Task objective. Find every line with the string "yellow" in the material below and copy it.

——

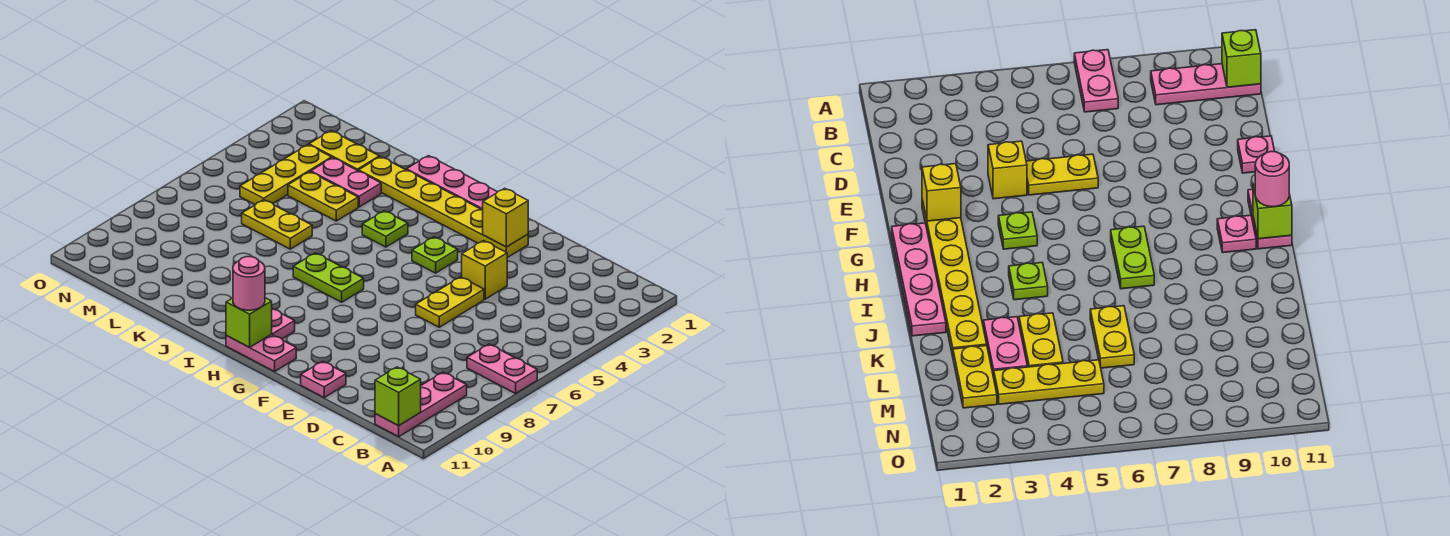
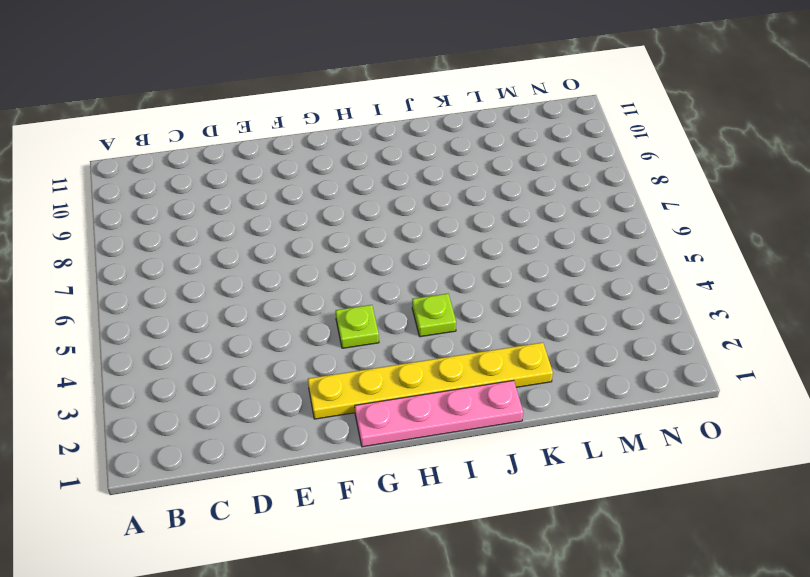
none -> pink plate A7:B7 level 1
none -> pink plate B9:B11 level 1
none -> yellow brick E4 level 1

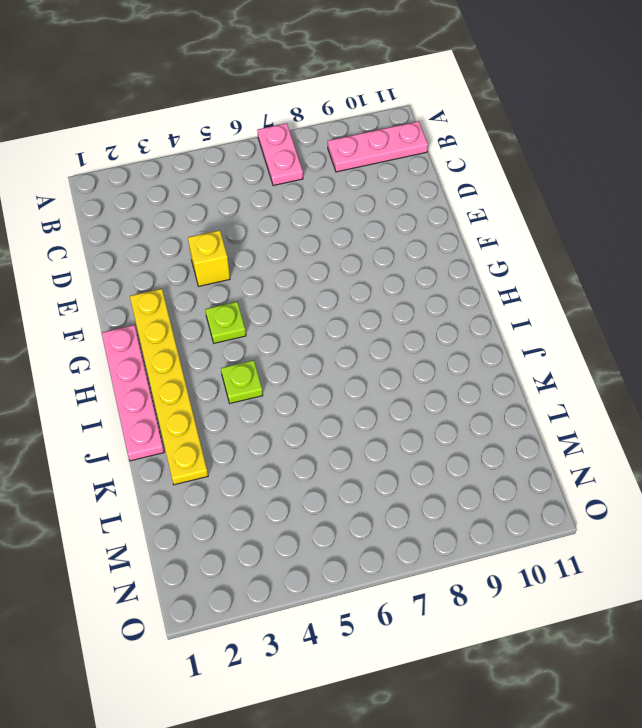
none -> yellow plate E5:E6 level 1
none -> pink plate E11 level 1
none -> pink plate G11:H11 level 1

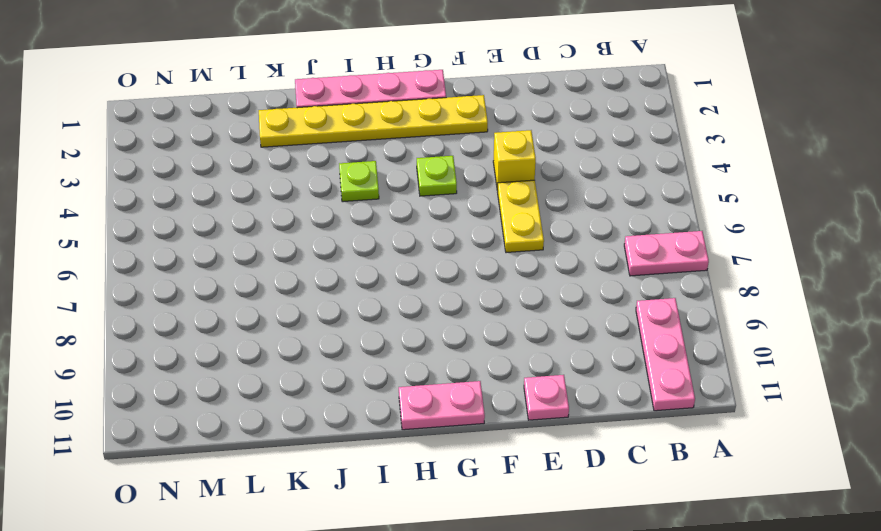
none -> lime plate H7:I7 level 1
none -> pink plate H10 level 1
none -> pink plate K3:L3 level 1

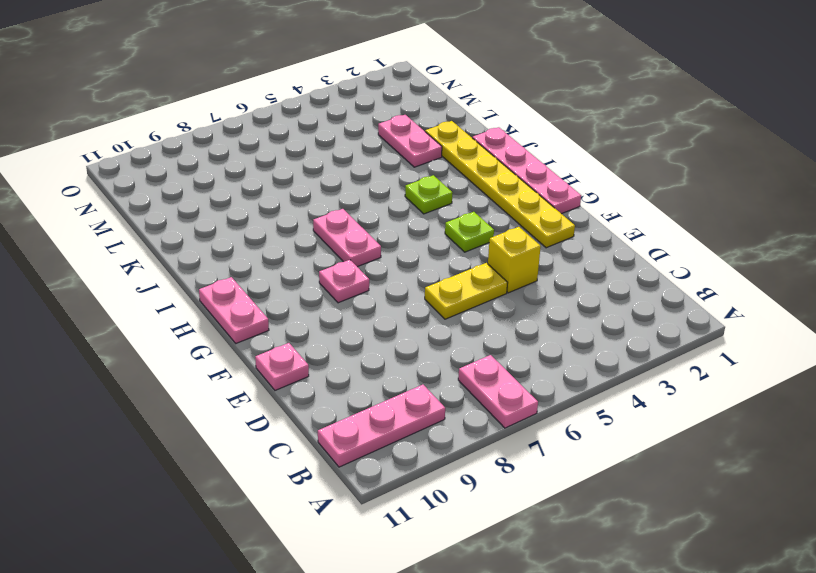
pink plate G8 level 1 -> pink plate H10 level 1
pink plate H7:I7 level 1 -> lime plate H7:I7 level 1
none -> yellow plate K4:L4 level 1
none -> yellow plate K6:L6 level 1
none -> yellow plate L2:M2 level 1

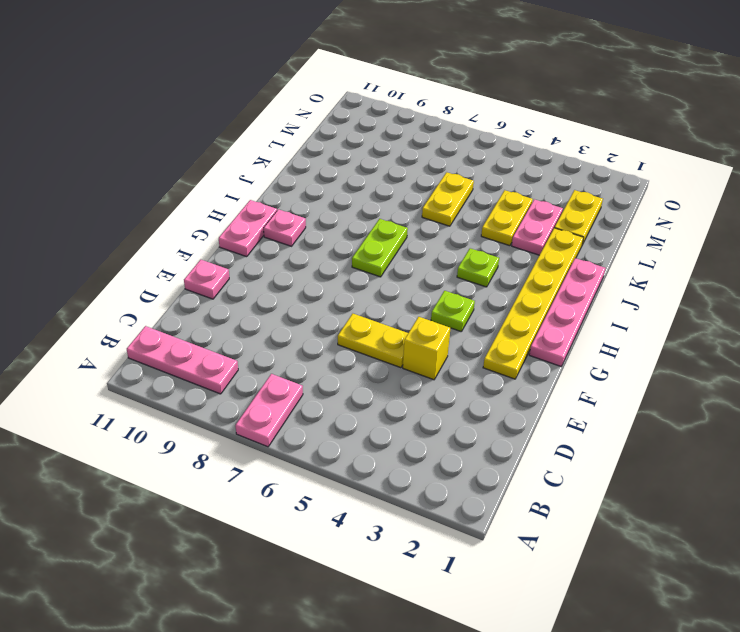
none -> yellow plate M3:M5 level 1
none -> lime brick B11 level 2
none -> yellow brick F2 level 2

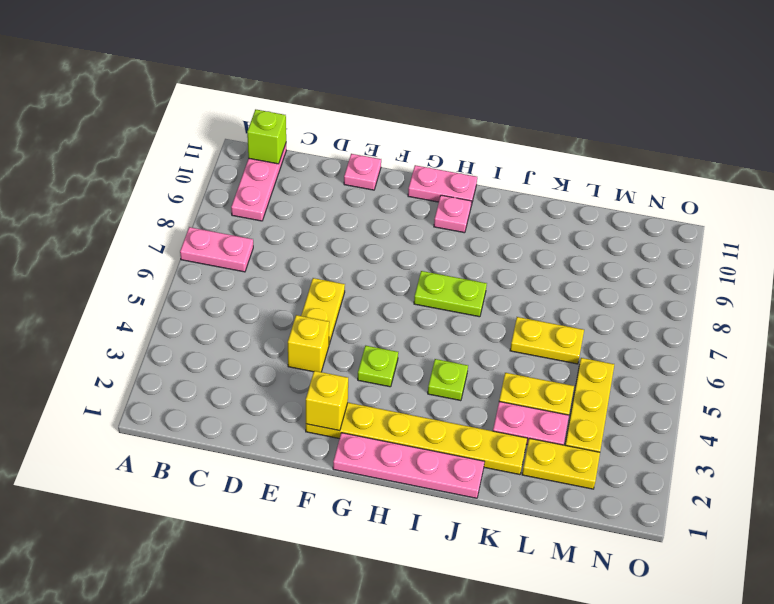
none -> lime brick H11 level 2
none -> pink round brick H11 level 3

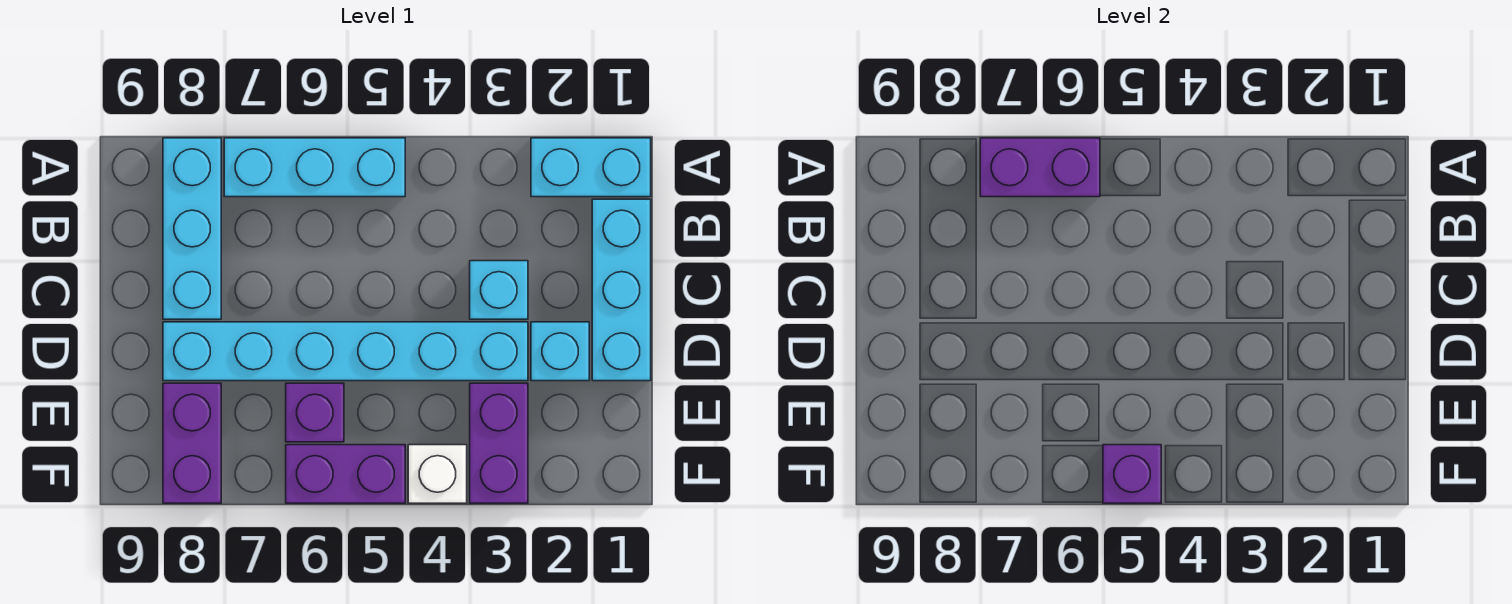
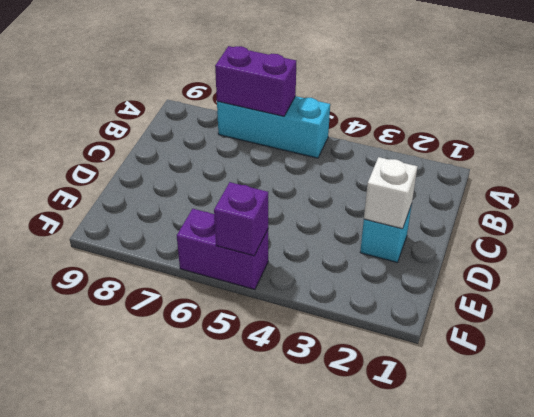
white brick D2 level 2 -> white brick F4 level 1
none -> cyan brick A1:A2 level 1
none -> cyan brick A8:C8 level 1
none -> cyan brick B1:D1 level 1

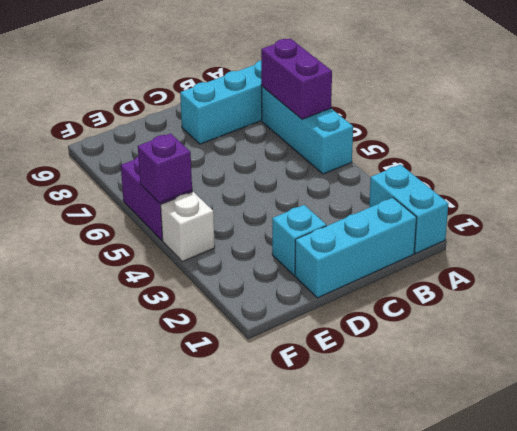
none -> cyan brick C3 level 1
none -> cyan brick D3:D8 level 1
none -> purple brick E3:F3 level 1

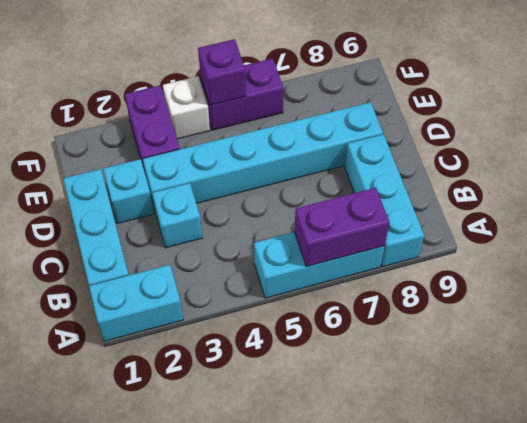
none -> purple brick E6 level 1
none -> purple brick E8:F8 level 1

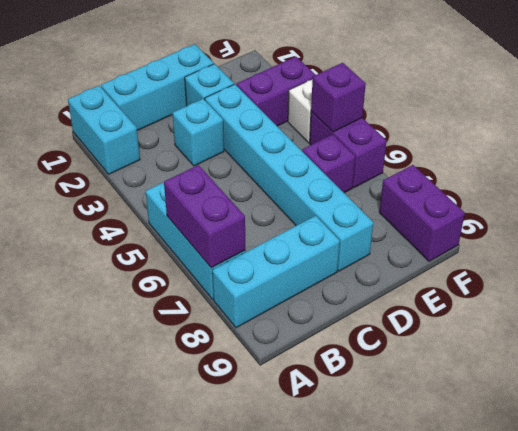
purple brick F8:F9 level 1 -> purple brick E8:F8 level 1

——

Answer to the problem.
none -> yellow brick E4 level 1
none -> yellow plate E5:E6 level 1
none -> yellow plate K4:L4 level 1
none -> yellow plate K6:L6 level 1
none -> yellow plate L2:M2 level 1
none -> yellow plate M3:M5 level 1
none -> yellow brick F2 level 2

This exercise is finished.